What needs to be done
Copy out the data below. Keep every word as it is.

Object state comparisons
===

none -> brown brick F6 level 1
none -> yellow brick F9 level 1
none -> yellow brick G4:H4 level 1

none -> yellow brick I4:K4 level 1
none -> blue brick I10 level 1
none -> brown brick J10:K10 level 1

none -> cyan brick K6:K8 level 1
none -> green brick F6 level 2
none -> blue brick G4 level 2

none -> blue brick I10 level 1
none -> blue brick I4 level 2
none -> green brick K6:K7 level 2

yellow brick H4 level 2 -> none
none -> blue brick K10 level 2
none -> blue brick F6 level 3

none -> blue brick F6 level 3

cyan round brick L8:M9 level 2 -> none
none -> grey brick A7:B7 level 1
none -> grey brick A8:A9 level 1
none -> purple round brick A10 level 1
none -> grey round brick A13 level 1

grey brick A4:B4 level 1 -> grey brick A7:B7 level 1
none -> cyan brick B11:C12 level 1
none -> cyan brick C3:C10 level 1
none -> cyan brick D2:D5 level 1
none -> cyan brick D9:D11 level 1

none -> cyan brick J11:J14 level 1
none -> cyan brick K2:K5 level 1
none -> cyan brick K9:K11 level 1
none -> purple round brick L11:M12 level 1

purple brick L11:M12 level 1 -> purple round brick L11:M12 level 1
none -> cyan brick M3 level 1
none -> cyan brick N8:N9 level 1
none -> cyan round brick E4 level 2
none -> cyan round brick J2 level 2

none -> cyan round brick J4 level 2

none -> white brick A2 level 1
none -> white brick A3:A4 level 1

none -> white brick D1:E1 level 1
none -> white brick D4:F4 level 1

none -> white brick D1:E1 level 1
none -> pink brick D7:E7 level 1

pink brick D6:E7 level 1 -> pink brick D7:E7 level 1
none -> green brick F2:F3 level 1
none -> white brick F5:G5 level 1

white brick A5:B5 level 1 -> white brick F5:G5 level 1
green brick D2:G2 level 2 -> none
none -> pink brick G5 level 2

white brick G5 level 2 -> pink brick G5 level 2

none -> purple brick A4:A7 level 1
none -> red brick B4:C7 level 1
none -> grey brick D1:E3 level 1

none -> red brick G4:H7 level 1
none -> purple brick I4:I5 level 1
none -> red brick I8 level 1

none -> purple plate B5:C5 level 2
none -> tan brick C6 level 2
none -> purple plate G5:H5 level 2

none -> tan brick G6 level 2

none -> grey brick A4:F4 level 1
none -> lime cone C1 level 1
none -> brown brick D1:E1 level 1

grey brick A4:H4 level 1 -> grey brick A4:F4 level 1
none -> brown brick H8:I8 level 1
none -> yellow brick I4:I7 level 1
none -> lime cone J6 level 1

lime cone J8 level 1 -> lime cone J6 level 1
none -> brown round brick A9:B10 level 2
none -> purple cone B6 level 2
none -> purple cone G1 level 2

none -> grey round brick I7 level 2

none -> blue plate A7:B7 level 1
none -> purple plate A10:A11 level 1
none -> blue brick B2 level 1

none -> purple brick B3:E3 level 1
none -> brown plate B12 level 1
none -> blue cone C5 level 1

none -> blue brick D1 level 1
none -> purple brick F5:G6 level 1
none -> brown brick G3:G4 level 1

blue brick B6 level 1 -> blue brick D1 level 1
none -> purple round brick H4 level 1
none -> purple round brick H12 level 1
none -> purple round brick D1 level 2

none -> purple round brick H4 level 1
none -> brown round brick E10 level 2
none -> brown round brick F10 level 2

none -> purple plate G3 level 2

===

Answer space
none -> brown brick F6 level 1
none -> yellow brick F9 level 1
none -> yellow brick G4:H4 level 1

none -> yellow brick I4:K4 level 1
none -> blue brick I10 level 1
none -> brown brick J10:K10 level 1

none -> cyan brick K6:K8 level 1
none -> green brick F6 level 2
none -> blue brick G4 level 2

none -> blue brick I10 level 1
none -> blue brick I4 level 2
none -> green brick K6:K7 level 2

yellow brick H4 level 2 -> none
none -> blue brick K10 level 2
none -> blue brick F6 level 3

none -> blue brick F6 level 3

cyan round brick L8:M9 level 2 -> none
none -> grey brick A7:B7 level 1
none -> grey brick A8:A9 level 1
none -> purple round brick A10 level 1
none -> grey round brick A13 level 1

grey brick A4:B4 level 1 -> grey brick A7:B7 level 1
none -> cyan brick B11:C12 level 1
none -> cyan brick C3:C10 level 1
none -> cyan brick D2:D5 level 1
none -> cyan brick D9:D11 level 1

none -> cyan brick J11:J14 level 1
none -> cyan brick K2:K5 level 1
none -> cyan brick K9:K11 level 1
none -> purple round brick L11:M12 level 1

purple brick L11:M12 level 1 -> purple round brick L11:M12 level 1
none -> cyan brick M3 level 1
none -> cyan brick N8:N9 level 1
none -> cyan round brick E4 level 2
none -> cyan round brick J2 level 2

none -> cyan round brick J4 level 2

none -> white brick A2 level 1
none -> white brick A3:A4 level 1

none -> white brick D1:E1 level 1
none -> white brick D4:F4 level 1

none -> white brick D1:E1 level 1
none -> pink brick D7:E7 level 1

pink brick D6:E7 level 1 -> pink brick D7:E7 level 1
none -> green brick F2:F3 level 1
none -> white brick F5:G5 level 1

white brick A5:B5 level 1 -> white brick F5:G5 level 1
green brick D2:G2 level 2 -> none
none -> pink brick G5 level 2

white brick G5 level 2 -> pink brick G5 level 2

none -> purple brick A4:A7 level 1
none -> red brick B4:C7 level 1
none -> grey brick D1:E3 level 1

none -> red brick G4:H7 level 1
none -> purple brick I4:I5 level 1
none -> red brick I8 level 1

none -> purple plate B5:C5 level 2
none -> tan brick C6 level 2
none -> purple plate G5:H5 level 2

none -> tan brick G6 level 2

none -> grey brick A4:F4 level 1
none -> lime cone C1 level 1
none -> brown brick D1:E1 level 1

grey brick A4:H4 level 1 -> grey brick A4:F4 level 1
none -> brown brick H8:I8 level 1
none -> yellow brick I4:I7 level 1
none -> lime cone J6 level 1

lime cone J8 level 1 -> lime cone J6 level 1
none -> brown round brick A9:B10 level 2
none -> purple cone B6 level 2
none -> purple cone G1 level 2

none -> grey round brick I7 level 2

none -> blue plate A7:B7 level 1
none -> purple plate A10:A11 level 1
none -> blue brick B2 level 1

none -> purple brick B3:E3 level 1
none -> brown plate B12 level 1
none -> blue cone C5 level 1

none -> blue brick D1 level 1
none -> purple brick F5:G6 level 1
none -> brown brick G3:G4 level 1

blue brick B6 level 1 -> blue brick D1 level 1
none -> purple round brick H4 level 1
none -> purple round brick H12 level 1
none -> purple round brick D1 level 2

none -> purple round brick H4 level 1
none -> brown round brick E10 level 2
none -> brown round brick F10 level 2

none -> purple plate G3 level 2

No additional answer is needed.